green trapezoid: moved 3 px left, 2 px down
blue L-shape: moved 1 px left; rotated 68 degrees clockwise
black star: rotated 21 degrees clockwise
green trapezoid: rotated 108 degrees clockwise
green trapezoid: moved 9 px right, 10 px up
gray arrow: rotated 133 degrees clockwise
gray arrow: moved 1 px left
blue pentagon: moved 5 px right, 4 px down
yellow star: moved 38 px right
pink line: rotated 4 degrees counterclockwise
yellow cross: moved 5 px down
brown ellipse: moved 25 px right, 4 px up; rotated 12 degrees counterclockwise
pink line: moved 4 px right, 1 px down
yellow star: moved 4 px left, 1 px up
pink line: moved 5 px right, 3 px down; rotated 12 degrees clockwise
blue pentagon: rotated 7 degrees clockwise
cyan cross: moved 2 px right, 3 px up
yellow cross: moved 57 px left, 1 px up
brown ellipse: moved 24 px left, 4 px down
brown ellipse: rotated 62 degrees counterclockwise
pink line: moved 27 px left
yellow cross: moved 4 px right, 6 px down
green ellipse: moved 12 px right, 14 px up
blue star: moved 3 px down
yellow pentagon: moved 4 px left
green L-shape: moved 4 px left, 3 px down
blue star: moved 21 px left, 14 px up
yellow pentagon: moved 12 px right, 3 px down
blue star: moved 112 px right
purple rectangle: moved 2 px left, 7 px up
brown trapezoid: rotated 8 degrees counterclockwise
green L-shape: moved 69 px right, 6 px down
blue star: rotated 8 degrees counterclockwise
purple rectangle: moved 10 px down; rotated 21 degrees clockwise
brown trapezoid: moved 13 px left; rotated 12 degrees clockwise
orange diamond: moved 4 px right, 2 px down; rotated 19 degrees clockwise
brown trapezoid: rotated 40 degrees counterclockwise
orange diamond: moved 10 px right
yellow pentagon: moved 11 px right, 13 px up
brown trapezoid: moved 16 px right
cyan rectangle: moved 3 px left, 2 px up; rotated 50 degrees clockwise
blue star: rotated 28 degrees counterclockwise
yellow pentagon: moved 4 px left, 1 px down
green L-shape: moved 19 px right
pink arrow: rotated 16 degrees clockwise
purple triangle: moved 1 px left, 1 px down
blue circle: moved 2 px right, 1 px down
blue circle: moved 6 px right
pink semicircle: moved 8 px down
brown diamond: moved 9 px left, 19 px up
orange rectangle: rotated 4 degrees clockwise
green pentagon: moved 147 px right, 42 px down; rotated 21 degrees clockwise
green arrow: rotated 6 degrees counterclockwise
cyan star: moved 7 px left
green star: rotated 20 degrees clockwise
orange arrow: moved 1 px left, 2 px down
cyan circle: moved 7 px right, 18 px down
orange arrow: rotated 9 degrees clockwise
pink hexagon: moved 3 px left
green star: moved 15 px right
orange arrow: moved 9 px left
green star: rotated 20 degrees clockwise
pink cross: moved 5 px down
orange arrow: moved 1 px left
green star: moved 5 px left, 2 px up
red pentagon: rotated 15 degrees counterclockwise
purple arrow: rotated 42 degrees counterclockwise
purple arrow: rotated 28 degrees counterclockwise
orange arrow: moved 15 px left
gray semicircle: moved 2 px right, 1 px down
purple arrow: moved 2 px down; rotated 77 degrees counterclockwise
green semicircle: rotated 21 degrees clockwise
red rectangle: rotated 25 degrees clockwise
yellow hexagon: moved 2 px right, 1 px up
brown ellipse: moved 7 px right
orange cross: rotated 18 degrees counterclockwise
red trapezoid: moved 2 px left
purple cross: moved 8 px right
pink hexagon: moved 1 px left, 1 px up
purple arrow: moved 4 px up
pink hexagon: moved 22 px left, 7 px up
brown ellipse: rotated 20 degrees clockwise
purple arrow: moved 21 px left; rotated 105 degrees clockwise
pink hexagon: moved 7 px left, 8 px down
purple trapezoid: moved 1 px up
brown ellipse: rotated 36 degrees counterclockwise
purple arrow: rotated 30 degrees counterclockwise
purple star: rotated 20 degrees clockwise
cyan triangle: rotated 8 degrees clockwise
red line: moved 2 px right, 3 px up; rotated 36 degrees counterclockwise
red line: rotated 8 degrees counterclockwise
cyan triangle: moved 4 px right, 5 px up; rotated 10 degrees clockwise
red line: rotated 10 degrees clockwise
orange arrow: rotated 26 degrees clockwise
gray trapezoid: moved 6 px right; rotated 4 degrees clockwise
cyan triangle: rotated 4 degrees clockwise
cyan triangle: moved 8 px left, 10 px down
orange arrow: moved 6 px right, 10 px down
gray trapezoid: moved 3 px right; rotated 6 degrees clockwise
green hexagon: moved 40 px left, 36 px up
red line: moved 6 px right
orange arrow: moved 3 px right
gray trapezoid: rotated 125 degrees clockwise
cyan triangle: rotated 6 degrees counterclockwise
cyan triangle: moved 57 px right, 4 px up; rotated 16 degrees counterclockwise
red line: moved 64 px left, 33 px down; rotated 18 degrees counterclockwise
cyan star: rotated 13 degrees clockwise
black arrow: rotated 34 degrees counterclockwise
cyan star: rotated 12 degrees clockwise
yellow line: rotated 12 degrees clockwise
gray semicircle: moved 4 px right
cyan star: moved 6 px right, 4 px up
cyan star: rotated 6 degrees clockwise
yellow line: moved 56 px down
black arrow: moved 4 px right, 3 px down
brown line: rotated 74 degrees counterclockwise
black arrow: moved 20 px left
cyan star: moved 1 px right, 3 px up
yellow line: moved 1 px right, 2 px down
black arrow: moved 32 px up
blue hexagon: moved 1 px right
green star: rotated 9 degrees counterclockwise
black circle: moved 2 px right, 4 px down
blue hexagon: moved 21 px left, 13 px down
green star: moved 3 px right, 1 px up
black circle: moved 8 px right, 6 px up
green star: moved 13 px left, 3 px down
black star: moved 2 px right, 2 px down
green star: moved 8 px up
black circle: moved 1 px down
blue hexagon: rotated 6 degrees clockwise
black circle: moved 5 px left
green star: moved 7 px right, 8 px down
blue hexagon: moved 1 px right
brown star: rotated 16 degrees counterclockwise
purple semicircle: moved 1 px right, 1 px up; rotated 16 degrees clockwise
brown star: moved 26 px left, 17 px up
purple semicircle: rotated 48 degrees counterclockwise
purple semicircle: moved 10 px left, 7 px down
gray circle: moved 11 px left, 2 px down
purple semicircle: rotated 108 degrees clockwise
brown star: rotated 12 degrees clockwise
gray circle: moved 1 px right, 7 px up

------------------------------------

* _Task description_
Return every line of the records above, character for character, without adding, dropping, or changing anything.

* _Task output_
green trapezoid: moved 3 px left, 2 px down
blue L-shape: moved 1 px left; rotated 68 degrees clockwise
black star: rotated 21 degrees clockwise
green trapezoid: rotated 108 degrees clockwise
green trapezoid: moved 9 px right, 10 px up
gray arrow: rotated 133 degrees clockwise
gray arrow: moved 1 px left
blue pentagon: moved 5 px right, 4 px down
yellow star: moved 38 px right
pink line: rotated 4 degrees counterclockwise
yellow cross: moved 5 px down
brown ellipse: moved 25 px right, 4 px up; rotated 12 degrees counterclockwise
pink line: moved 4 px right, 1 px down
yellow star: moved 4 px left, 1 px up
pink line: moved 5 px right, 3 px down; rotated 12 degrees clockwise
blue pentagon: rotated 7 degrees clockwise
cyan cross: moved 2 px right, 3 px up
yellow cross: moved 57 px left, 1 px up
brown ellipse: moved 24 px left, 4 px down
brown ellipse: rotated 62 degrees counterclockwise
pink line: moved 27 px left
yellow cross: moved 4 px right, 6 px down
green ellipse: moved 12 px right, 14 px up
blue star: moved 3 px down
yellow pentagon: moved 4 px left
green L-shape: moved 4 px left, 3 px down
blue star: moved 21 px left, 14 px up
yellow pentagon: moved 12 px right, 3 px down
blue star: moved 112 px right
purple rectangle: moved 2 px left, 7 px up
brown trapezoid: rotated 8 degrees counterclockwise
green L-shape: moved 69 px right, 6 px down
blue star: rotated 8 degrees counterclockwise
purple rectangle: moved 10 px down; rotated 21 degrees clockwise
brown trapezoid: moved 13 px left; rotated 12 degrees clockwise
orange diamond: moved 4 px right, 2 px down; rotated 19 degrees clockwise
brown trapezoid: rotated 40 degrees counterclockwise
orange diamond: moved 10 px right
yellow pentagon: moved 11 px right, 13 px up
brown trapezoid: moved 16 px right
cyan rectangle: moved 3 px left, 2 px up; rotated 50 degrees clockwise
blue star: rotated 28 degrees counterclockwise
yellow pentagon: moved 4 px left, 1 px down
green L-shape: moved 19 px right
pink arrow: rotated 16 degrees clockwise
purple triangle: moved 1 px left, 1 px down
blue circle: moved 2 px right, 1 px down
blue circle: moved 6 px right
pink semicircle: moved 8 px down
brown diamond: moved 9 px left, 19 px up
orange rectangle: rotated 4 degrees clockwise
green pentagon: moved 147 px right, 42 px down; rotated 21 degrees clockwise
green arrow: rotated 6 degrees counterclockwise
cyan star: moved 7 px left
green star: rotated 20 degrees clockwise
orange arrow: moved 1 px left, 2 px down
cyan circle: moved 7 px right, 18 px down
orange arrow: rotated 9 degrees clockwise
pink hexagon: moved 3 px left
green star: moved 15 px right
orange arrow: moved 9 px left
green star: rotated 20 degrees clockwise
pink cross: moved 5 px down
orange arrow: moved 1 px left
green star: moved 5 px left, 2 px up
red pentagon: rotated 15 degrees counterclockwise
purple arrow: rotated 42 degrees counterclockwise
purple arrow: rotated 28 degrees counterclockwise
orange arrow: moved 15 px left
gray semicircle: moved 2 px right, 1 px down
purple arrow: moved 2 px down; rotated 77 degrees counterclockwise
green semicircle: rotated 21 degrees clockwise
red rectangle: rotated 25 degrees clockwise
yellow hexagon: moved 2 px right, 1 px up
brown ellipse: moved 7 px right
orange cross: rotated 18 degrees counterclockwise
red trapezoid: moved 2 px left
purple cross: moved 8 px right
pink hexagon: moved 1 px left, 1 px up
purple arrow: moved 4 px up
pink hexagon: moved 22 px left, 7 px up
brown ellipse: rotated 20 degrees clockwise
purple arrow: moved 21 px left; rotated 105 degrees clockwise
pink hexagon: moved 7 px left, 8 px down
purple trapezoid: moved 1 px up
brown ellipse: rotated 36 degrees counterclockwise
purple arrow: rotated 30 degrees counterclockwise
purple star: rotated 20 degrees clockwise
cyan triangle: rotated 8 degrees clockwise
red line: moved 2 px right, 3 px up; rotated 36 degrees counterclockwise
red line: rotated 8 degrees counterclockwise
cyan triangle: moved 4 px right, 5 px up; rotated 10 degrees clockwise
red line: rotated 10 degrees clockwise
orange arrow: rotated 26 degrees clockwise
gray trapezoid: moved 6 px right; rotated 4 degrees clockwise
cyan triangle: rotated 4 degrees clockwise
cyan triangle: moved 8 px left, 10 px down
orange arrow: moved 6 px right, 10 px down
gray trapezoid: moved 3 px right; rotated 6 degrees clockwise
green hexagon: moved 40 px left, 36 px up
red line: moved 6 px right
orange arrow: moved 3 px right
gray trapezoid: rotated 125 degrees clockwise
cyan triangle: rotated 6 degrees counterclockwise
cyan triangle: moved 57 px right, 4 px up; rotated 16 degrees counterclockwise
red line: moved 64 px left, 33 px down; rotated 18 degrees counterclockwise
cyan star: rotated 13 degrees clockwise
black arrow: rotated 34 degrees counterclockwise
cyan star: rotated 12 degrees clockwise
yellow line: rotated 12 degrees clockwise
gray semicircle: moved 4 px right
cyan star: moved 6 px right, 4 px up
cyan star: rotated 6 degrees clockwise
yellow line: moved 56 px down
black arrow: moved 4 px right, 3 px down
brown line: rotated 74 degrees counterclockwise
black arrow: moved 20 px left
cyan star: moved 1 px right, 3 px up
yellow line: moved 1 px right, 2 px down
black arrow: moved 32 px up
blue hexagon: moved 1 px right
green star: rotated 9 degrees counterclockwise
black circle: moved 2 px right, 4 px down
blue hexagon: moved 21 px left, 13 px down
green star: moved 3 px right, 1 px up
black circle: moved 8 px right, 6 px up
green star: moved 13 px left, 3 px down
black star: moved 2 px right, 2 px down
green star: moved 8 px up
black circle: moved 1 px down
blue hexagon: rotated 6 degrees clockwise
black circle: moved 5 px left
green star: moved 7 px right, 8 px down
blue hexagon: moved 1 px right
brown star: rotated 16 degrees counterclockwise
purple semicircle: moved 1 px right, 1 px up; rotated 16 degrees clockwise
brown star: moved 26 px left, 17 px up
purple semicircle: rotated 48 degrees counterclockwise
purple semicircle: moved 10 px left, 7 px down
gray circle: moved 11 px left, 2 px down
purple semicircle: rotated 108 degrees clockwise
brown star: rotated 12 degrees clockwise
gray circle: moved 1 px right, 7 px up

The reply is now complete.